── MATERIAL FOR THIS TASK ──

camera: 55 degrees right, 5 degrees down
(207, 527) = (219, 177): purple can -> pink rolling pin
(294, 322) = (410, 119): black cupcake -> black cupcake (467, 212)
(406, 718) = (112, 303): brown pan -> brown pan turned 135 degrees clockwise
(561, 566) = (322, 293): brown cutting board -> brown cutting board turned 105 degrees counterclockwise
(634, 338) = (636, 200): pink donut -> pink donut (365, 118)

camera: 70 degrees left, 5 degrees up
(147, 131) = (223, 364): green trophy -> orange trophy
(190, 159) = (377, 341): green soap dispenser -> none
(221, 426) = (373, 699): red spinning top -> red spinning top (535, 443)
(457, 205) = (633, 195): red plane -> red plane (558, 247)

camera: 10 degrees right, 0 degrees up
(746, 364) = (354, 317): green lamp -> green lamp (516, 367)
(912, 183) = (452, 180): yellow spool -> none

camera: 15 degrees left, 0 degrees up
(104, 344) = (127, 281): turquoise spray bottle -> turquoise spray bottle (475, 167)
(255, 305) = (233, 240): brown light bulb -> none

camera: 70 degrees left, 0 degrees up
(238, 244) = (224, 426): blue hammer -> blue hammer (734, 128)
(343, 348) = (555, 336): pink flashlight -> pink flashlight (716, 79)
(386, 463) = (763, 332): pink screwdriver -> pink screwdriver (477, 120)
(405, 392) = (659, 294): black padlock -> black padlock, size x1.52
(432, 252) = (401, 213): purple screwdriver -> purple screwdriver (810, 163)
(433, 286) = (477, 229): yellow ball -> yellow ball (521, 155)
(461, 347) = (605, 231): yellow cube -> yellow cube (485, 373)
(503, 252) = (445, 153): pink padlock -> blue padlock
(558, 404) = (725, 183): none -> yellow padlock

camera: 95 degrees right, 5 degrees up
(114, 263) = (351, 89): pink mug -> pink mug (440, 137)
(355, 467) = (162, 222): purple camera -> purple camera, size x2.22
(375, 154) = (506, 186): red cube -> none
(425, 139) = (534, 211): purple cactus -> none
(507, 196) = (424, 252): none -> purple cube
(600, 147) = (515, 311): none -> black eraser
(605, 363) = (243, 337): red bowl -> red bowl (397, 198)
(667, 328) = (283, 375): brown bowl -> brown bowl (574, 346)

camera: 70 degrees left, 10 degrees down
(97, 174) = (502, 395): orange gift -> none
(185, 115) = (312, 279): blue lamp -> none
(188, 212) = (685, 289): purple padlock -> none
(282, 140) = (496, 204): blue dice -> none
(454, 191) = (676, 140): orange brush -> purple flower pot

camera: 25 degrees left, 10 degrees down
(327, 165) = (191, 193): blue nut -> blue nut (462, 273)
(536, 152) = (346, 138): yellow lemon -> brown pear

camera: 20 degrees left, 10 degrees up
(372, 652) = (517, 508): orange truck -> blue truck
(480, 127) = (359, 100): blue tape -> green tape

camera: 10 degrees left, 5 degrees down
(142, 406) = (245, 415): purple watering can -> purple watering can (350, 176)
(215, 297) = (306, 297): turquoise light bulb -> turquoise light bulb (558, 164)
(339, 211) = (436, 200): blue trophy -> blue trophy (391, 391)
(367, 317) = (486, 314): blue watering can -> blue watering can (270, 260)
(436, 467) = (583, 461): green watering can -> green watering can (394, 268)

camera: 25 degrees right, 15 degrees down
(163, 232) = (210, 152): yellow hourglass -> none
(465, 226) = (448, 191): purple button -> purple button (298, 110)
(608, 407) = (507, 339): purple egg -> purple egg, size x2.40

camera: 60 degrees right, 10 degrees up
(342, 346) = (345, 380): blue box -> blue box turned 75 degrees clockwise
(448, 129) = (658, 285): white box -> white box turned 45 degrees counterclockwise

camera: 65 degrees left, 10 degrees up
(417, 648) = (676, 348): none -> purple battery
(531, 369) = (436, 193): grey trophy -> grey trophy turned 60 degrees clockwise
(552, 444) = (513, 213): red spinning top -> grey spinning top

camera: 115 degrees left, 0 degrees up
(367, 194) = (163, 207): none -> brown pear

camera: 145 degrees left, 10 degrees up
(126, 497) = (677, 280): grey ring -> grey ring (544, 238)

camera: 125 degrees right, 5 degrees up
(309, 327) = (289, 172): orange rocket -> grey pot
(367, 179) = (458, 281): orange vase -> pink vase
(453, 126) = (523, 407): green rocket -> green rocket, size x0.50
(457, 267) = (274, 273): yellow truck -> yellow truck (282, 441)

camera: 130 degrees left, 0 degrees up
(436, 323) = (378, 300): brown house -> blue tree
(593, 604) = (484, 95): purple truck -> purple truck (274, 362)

───

TASK OBJECTIVE: Within the material above, copy exactly the lines from the line that holds "(454, 191) = (676, 140): orange" up to and including the line that holds "camera: 10 degrees left, 5 degrees down".

ANSWER AREA:
(454, 191) = (676, 140): orange brush -> purple flower pot

camera: 25 degrees left, 10 degrees down
(327, 165) = (191, 193): blue nut -> blue nut (462, 273)
(536, 152) = (346, 138): yellow lemon -> brown pear

camera: 20 degrees left, 10 degrees up
(372, 652) = (517, 508): orange truck -> blue truck
(480, 127) = (359, 100): blue tape -> green tape

camera: 10 degrees left, 5 degrees down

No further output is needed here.